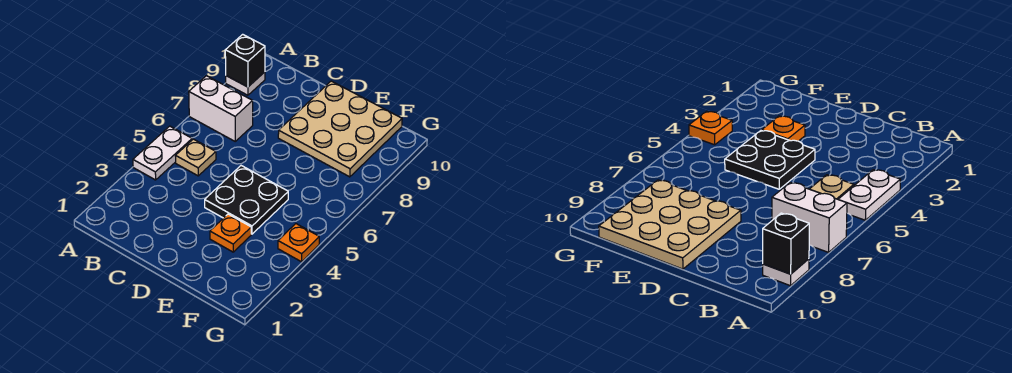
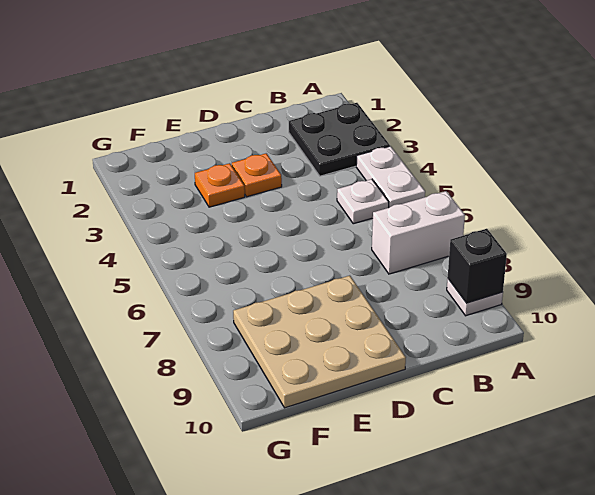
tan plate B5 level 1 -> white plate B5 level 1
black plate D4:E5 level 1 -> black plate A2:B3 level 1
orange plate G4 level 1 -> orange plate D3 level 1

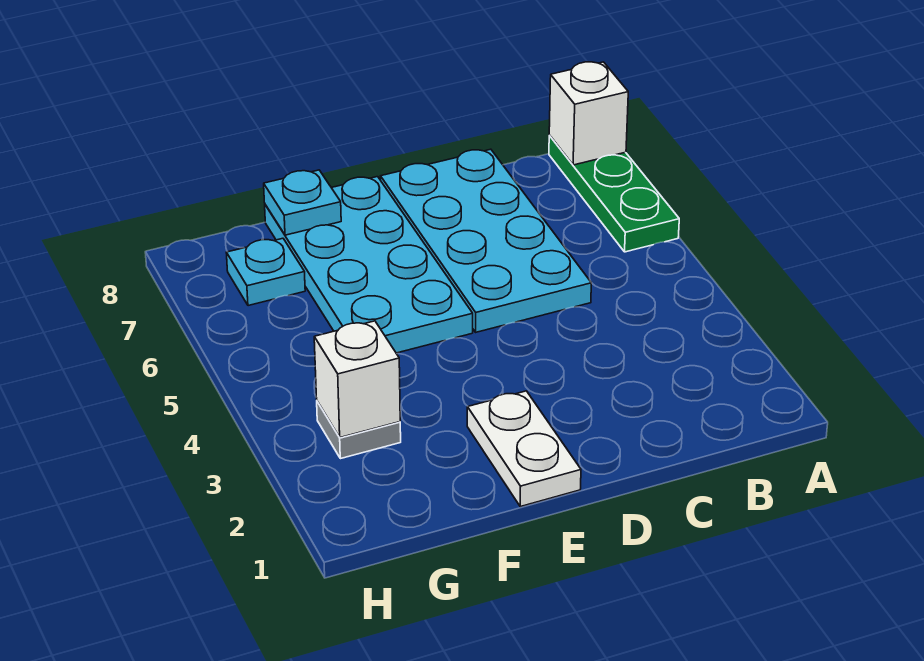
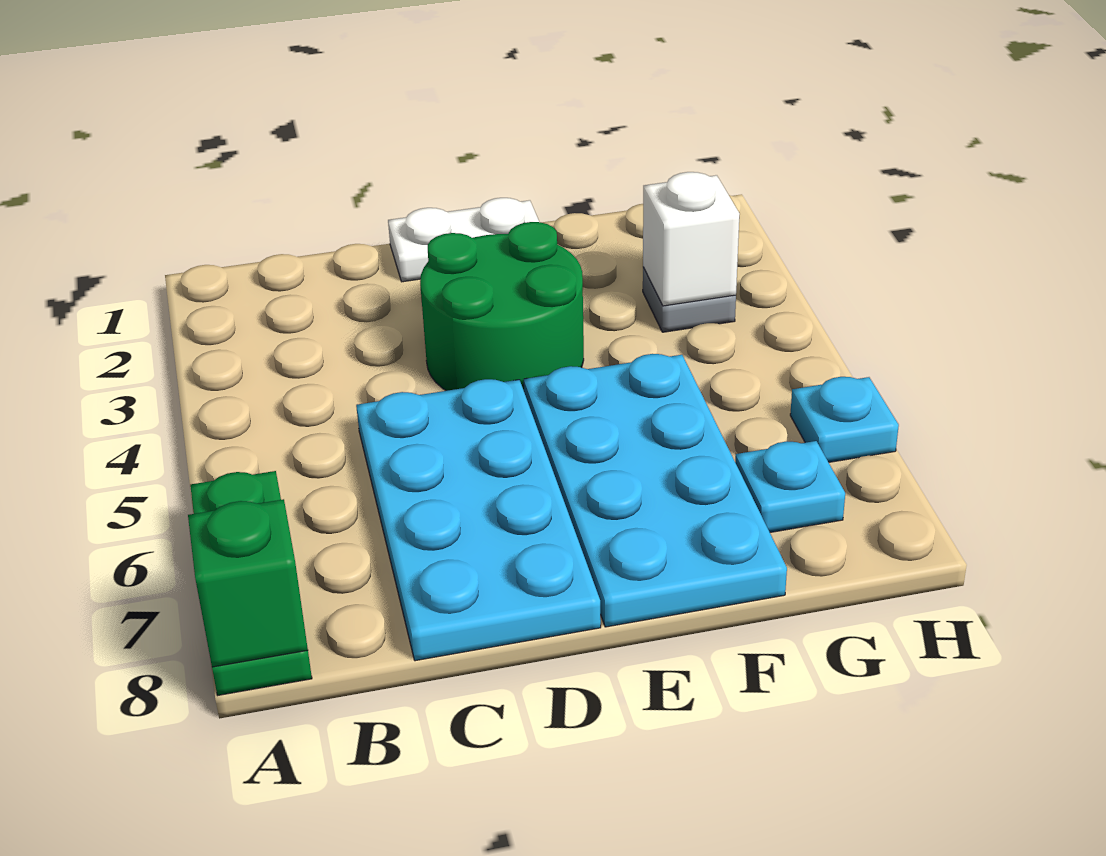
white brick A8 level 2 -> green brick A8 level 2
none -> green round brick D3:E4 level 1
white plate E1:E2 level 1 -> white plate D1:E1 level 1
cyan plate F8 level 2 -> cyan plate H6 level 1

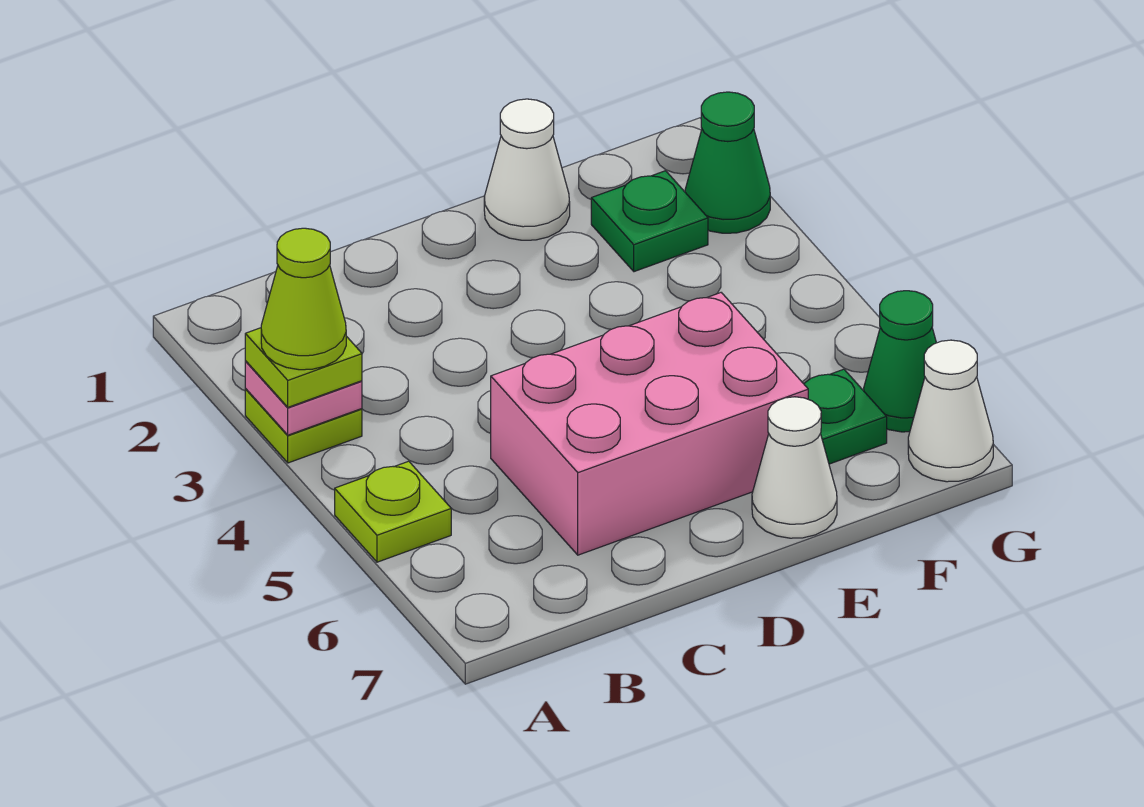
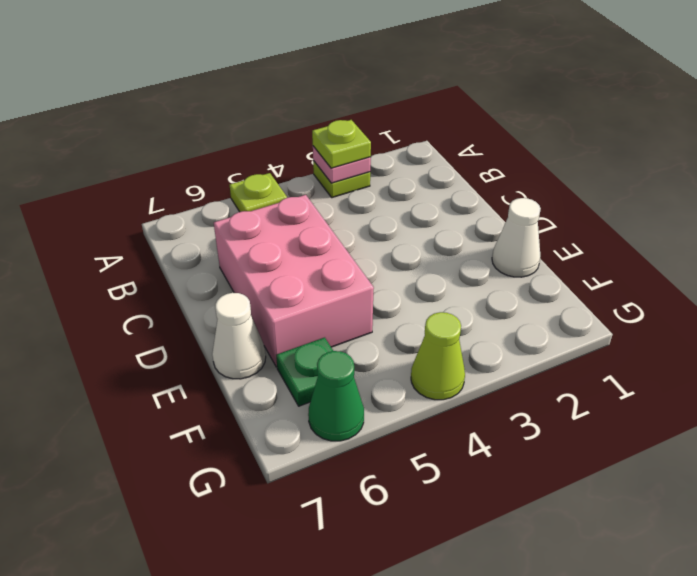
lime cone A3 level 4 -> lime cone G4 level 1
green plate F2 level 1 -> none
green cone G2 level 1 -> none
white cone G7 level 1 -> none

--

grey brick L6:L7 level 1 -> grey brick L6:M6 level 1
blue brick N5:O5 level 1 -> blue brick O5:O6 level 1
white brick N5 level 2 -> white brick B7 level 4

* * *

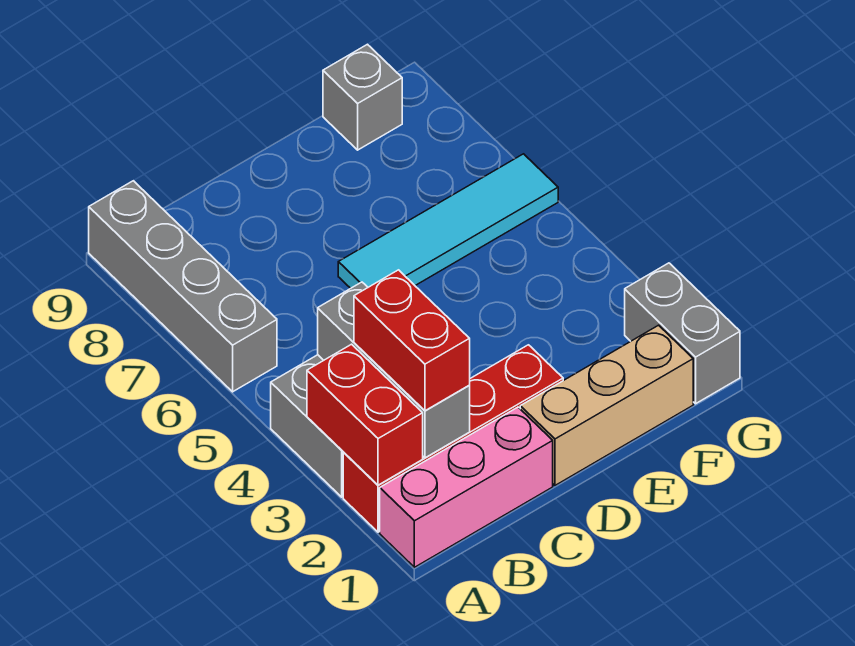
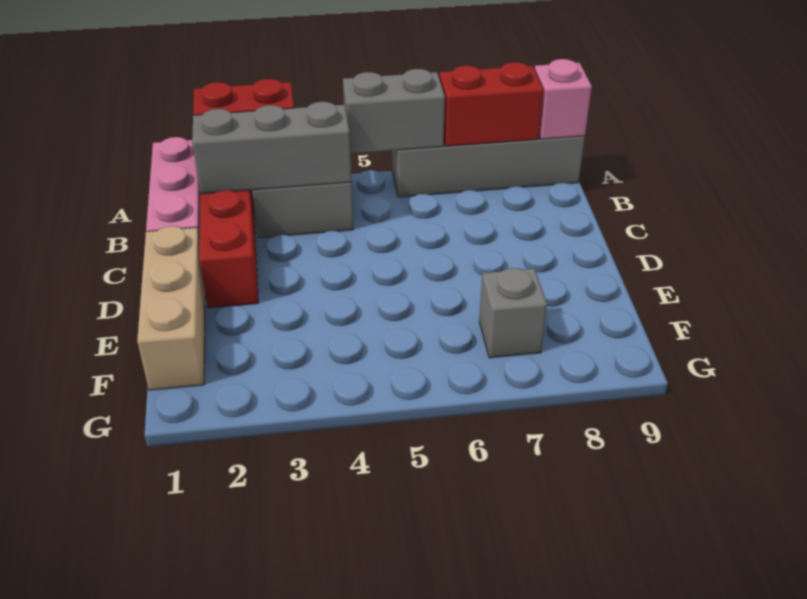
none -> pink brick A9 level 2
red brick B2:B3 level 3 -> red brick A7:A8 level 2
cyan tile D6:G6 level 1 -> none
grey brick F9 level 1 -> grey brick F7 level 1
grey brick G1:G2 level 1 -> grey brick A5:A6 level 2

Problem statement →
Across all the entries above, how many lines hold the word "cone"? Answer with the number only.

Exercise response →
3